> What is needed
Would it be possible to output exactly, and only, the lines below from the one holding "none -> brown brick G4:G5 level 1" to the last line, both included, with every picture left out?

> Stored data

----------------------------------------

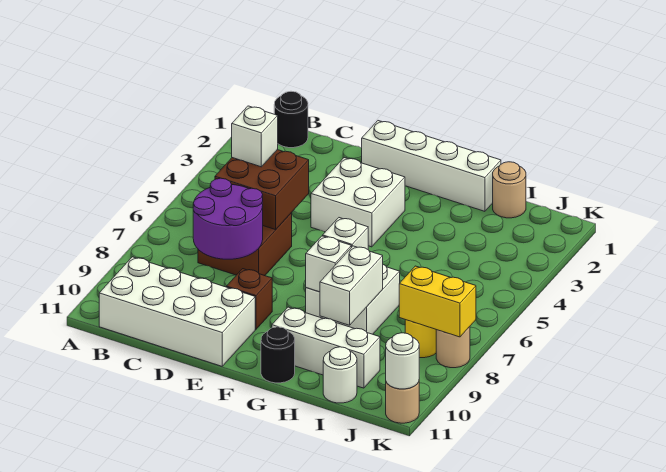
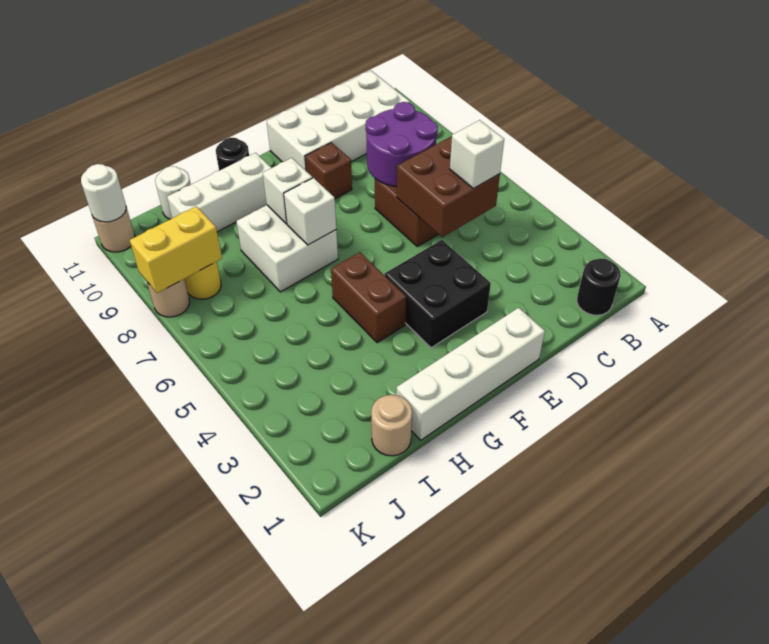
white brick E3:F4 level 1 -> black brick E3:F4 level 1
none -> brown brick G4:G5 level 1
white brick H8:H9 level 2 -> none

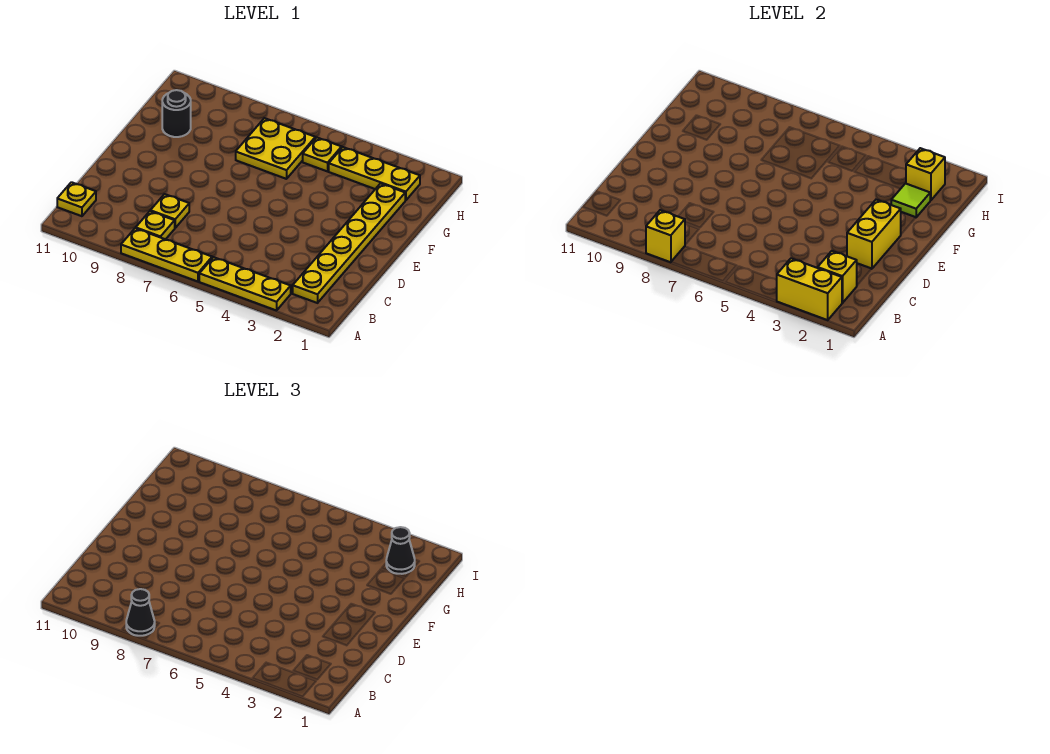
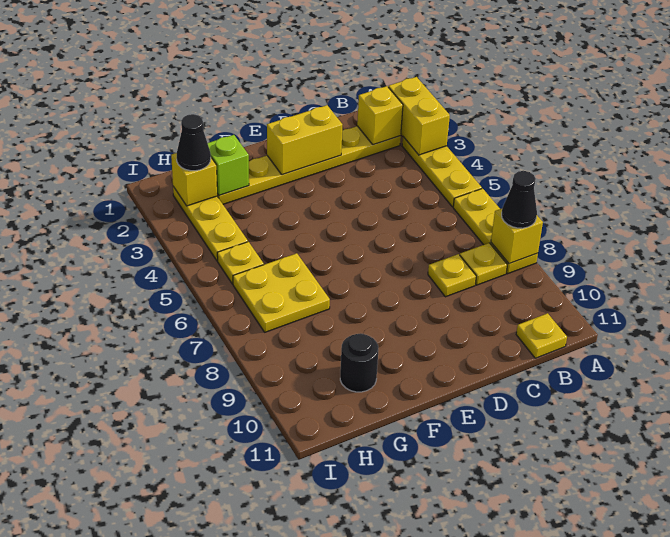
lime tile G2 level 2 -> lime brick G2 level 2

----------------------------------------

> Answer to this task
none -> brown brick G4:G5 level 1
white brick H8:H9 level 2 -> none

lime tile G2 level 2 -> lime brick G2 level 2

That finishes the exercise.